[Opening Extracted entries section]

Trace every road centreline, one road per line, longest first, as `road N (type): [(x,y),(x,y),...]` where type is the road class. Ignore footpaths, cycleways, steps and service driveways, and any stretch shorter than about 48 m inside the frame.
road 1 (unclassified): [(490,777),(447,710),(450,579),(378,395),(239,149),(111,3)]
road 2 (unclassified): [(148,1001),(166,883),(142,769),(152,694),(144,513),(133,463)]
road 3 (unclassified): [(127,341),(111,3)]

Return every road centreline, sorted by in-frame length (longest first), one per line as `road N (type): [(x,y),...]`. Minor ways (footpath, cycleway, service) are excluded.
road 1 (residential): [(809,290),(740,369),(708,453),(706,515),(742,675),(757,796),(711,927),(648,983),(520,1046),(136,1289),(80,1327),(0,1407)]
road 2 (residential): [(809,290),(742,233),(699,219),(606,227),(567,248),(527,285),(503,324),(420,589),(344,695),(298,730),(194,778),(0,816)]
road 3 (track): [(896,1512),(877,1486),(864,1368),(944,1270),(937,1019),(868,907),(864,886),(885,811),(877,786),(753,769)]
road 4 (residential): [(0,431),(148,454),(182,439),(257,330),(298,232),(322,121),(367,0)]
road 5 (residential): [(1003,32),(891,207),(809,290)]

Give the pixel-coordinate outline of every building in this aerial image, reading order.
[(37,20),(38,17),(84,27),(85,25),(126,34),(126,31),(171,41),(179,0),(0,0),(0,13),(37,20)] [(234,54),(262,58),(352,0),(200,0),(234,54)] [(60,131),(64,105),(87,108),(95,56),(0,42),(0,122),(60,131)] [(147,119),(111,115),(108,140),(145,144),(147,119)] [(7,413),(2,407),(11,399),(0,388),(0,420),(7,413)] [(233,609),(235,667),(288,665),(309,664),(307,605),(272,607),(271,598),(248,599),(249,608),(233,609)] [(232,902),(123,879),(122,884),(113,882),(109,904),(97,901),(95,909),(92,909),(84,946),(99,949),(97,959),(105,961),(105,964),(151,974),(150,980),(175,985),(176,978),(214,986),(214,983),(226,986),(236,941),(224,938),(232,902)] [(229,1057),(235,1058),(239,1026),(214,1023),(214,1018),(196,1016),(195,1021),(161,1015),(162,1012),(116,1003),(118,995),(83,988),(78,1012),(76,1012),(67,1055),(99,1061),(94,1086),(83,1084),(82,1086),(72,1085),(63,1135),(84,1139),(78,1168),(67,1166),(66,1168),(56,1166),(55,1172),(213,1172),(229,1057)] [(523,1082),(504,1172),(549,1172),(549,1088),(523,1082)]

[Closing Extracted entries section]

Prompt:
Nothing in the data may differ; print all of it exactly as written.

Task output:
Trace every road centreline, one road per line, longest first, as `road N (type): [(x,y),(x,y),...]` where type is the road class. Ignore footpaths, cycleways, steps and service driveways, and any stretch shorter than about 48 m inside the frame.
road 1 (unclassified): [(490,777),(447,710),(450,579),(378,395),(239,149),(111,3)]
road 2 (unclassified): [(148,1001),(166,883),(142,769),(152,694),(144,513),(133,463)]
road 3 (unclassified): [(127,341),(111,3)]

Return every road centreline, sorted by in-frame length (longest first), one per line as `road N (type): [(x,y),...]`. Minor ways (footpath, cycleway, service) are excluded.
road 1 (residential): [(809,290),(740,369),(708,453),(706,515),(742,675),(757,796),(711,927),(648,983),(520,1046),(136,1289),(80,1327),(0,1407)]
road 2 (residential): [(809,290),(742,233),(699,219),(606,227),(567,248),(527,285),(503,324),(420,589),(344,695),(298,730),(194,778),(0,816)]
road 3 (track): [(896,1512),(877,1486),(864,1368),(944,1270),(937,1019),(868,907),(864,886),(885,811),(877,786),(753,769)]
road 4 (residential): [(0,431),(148,454),(182,439),(257,330),(298,232),(322,121),(367,0)]
road 5 (residential): [(1003,32),(891,207),(809,290)]

Give the pixel-coordinate outline of every building in this aerial image, reading order.
[(37,20),(38,17),(84,27),(85,25),(126,34),(126,31),(171,41),(179,0),(0,0),(0,13),(37,20)] [(234,54),(262,58),(352,0),(200,0),(234,54)] [(60,131),(64,105),(87,108),(95,56),(0,42),(0,122),(60,131)] [(147,119),(111,115),(108,140),(145,144),(147,119)] [(7,413),(2,407),(11,399),(0,388),(0,420),(7,413)] [(233,609),(235,667),(288,665),(309,664),(307,605),(272,607),(271,598),(248,599),(249,608),(233,609)] [(232,902),(123,879),(122,884),(113,882),(109,904),(97,901),(95,909),(92,909),(84,946),(99,949),(97,959),(105,961),(105,964),(151,974),(150,980),(175,985),(176,978),(214,986),(214,983),(226,986),(236,941),(224,938),(232,902)] [(229,1057),(235,1058),(239,1026),(214,1023),(214,1018),(196,1016),(195,1021),(161,1015),(162,1012),(116,1003),(118,995),(83,988),(78,1012),(76,1012),(67,1055),(99,1061),(94,1086),(83,1084),(82,1086),(72,1085),(63,1135),(84,1139),(78,1168),(67,1166),(66,1168),(56,1166),(55,1172),(213,1172),(229,1057)] [(523,1082),(504,1172),(549,1172),(549,1088),(523,1082)]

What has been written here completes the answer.